- DATA ROWS -
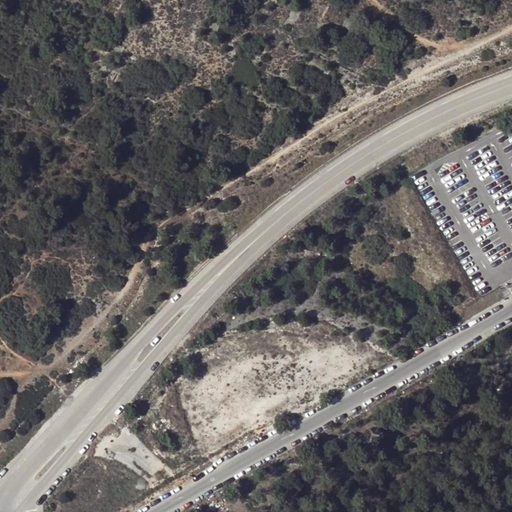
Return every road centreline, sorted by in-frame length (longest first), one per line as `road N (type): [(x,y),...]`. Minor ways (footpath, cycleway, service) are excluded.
road 1 (tertiary): [(321,185),(180,303),(0,494)]
road 2 (tertiary): [(18,511),(227,274),(321,185)]
road 3 (tertiary): [(155,511),(511,309)]
road 4 (tertiary): [(321,185),(389,140),(511,86)]
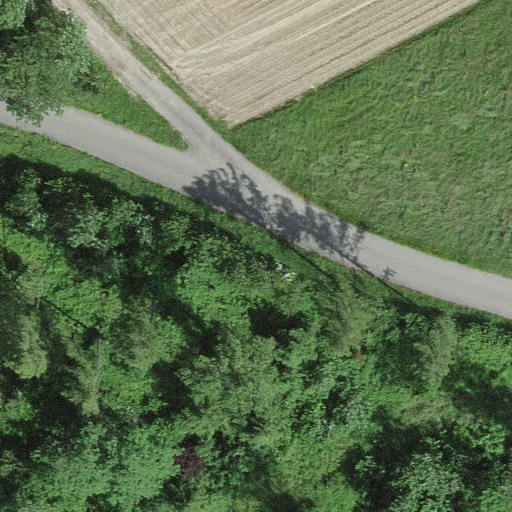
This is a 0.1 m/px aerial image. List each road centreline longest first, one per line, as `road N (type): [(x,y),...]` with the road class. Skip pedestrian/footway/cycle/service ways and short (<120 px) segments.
road 1 (unclassified): [(511,301),(407,269),(243,200)]
road 2 (unclassified): [(243,200),(194,130),(66,0)]
road 3 (unclassified): [(243,200),(0,104)]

- WORK INSTRUCTIONS -
Rewrite every entry above, changing "centreline" to "centerline" and keeping everything else the same. Omit the pictures.

- TASK RESULT -
Return every road centerline, sorted by in-frame length (longest first), one per line as `road N (type): [(x,y),...]`. Minor ways (footpath, cycleway, service) are excluded.
road 1 (tertiary): [(321,185),(180,303),(0,494)]
road 2 (tertiary): [(18,511),(227,274),(321,185)]
road 3 (tertiary): [(155,511),(511,309)]
road 4 (tertiary): [(321,185),(389,140),(511,86)]
This is a 0.1 m/px aerial image. List each road centerline longest first, one per line, as `road N (type): [(x,y),...]` with the road class. Skip pedestrian/footway/cycle/service ways and short (<120 px) segments.
road 1 (unclassified): [(511,301),(407,269),(243,200)]
road 2 (unclassified): [(243,200),(194,130),(66,0)]
road 3 (unclassified): [(243,200),(0,104)]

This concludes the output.